_Try it_: If pictures appear in the lines below, skip them and copy exactly the lines from the one containing "green box [221,294,315,373]" through the one containing "brown box [318,132,393,199]", and nothing else.
Data provided Start Marker
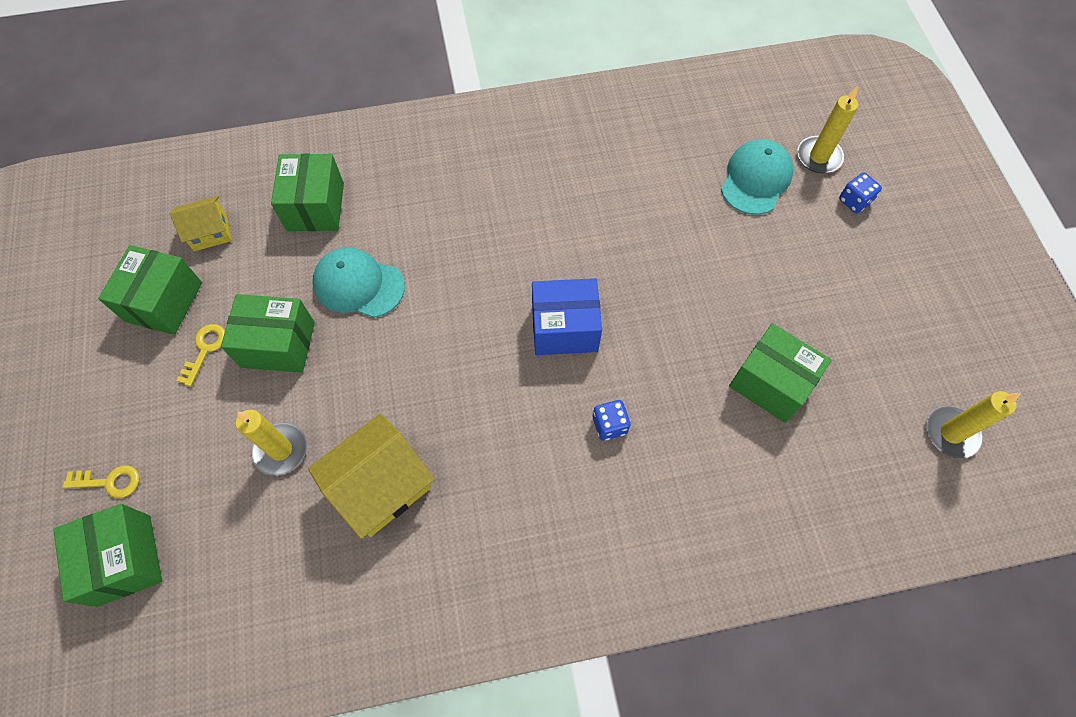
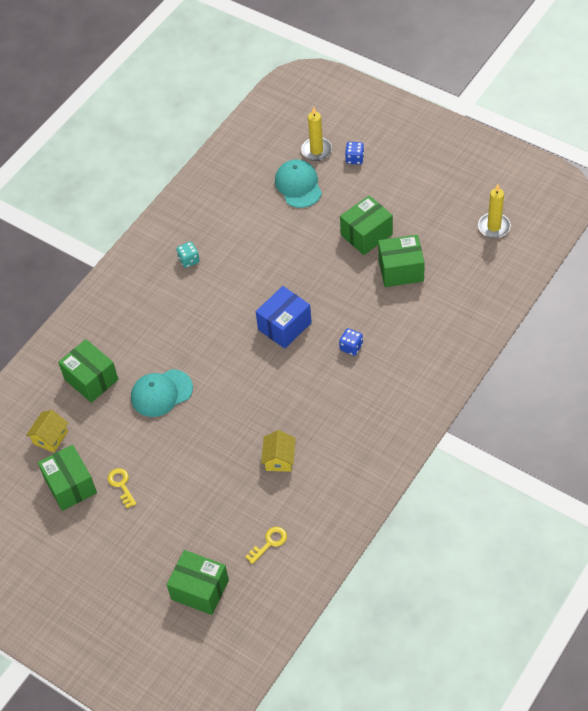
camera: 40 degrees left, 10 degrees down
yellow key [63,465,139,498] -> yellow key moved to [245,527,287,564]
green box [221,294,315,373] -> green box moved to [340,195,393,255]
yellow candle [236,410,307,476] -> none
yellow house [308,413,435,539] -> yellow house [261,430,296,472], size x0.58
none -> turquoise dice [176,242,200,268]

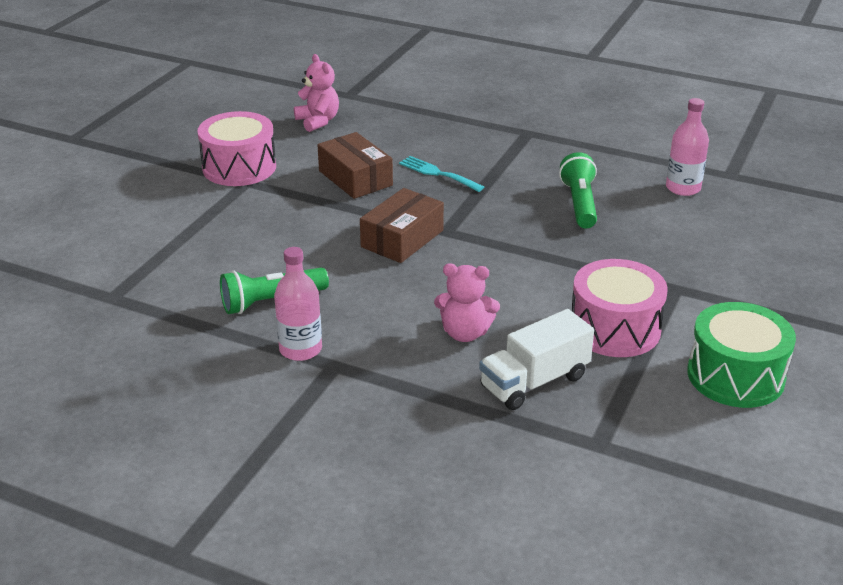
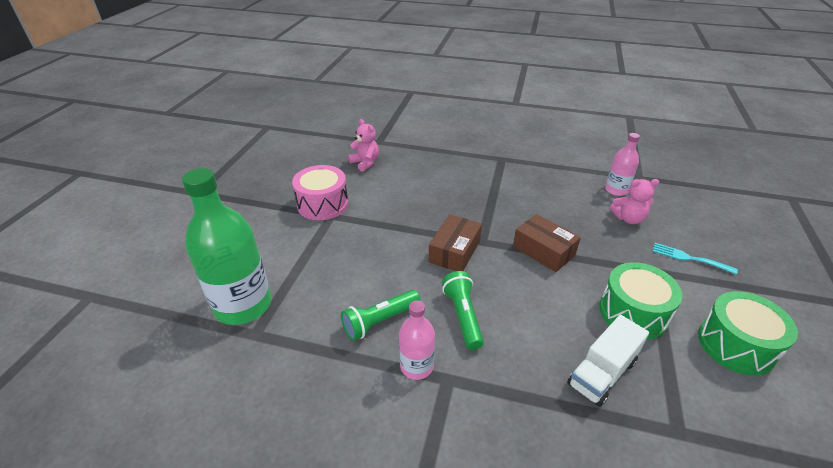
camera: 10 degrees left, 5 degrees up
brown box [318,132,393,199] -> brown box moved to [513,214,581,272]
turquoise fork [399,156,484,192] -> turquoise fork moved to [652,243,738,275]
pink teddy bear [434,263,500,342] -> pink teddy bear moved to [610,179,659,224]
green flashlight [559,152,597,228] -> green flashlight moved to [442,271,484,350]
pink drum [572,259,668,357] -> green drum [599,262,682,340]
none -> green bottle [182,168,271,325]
Data provided End Marker
_Completed task_:
green box [221,294,315,373] -> green box moved to [340,195,393,255]
yellow candle [236,410,307,476] -> none
yellow house [308,413,435,539] -> yellow house [261,430,296,472], size x0.58
none -> turquoise dice [176,242,200,268]

camera: 10 degrees left, 5 degrees up
brown box [318,132,393,199] -> brown box moved to [513,214,581,272]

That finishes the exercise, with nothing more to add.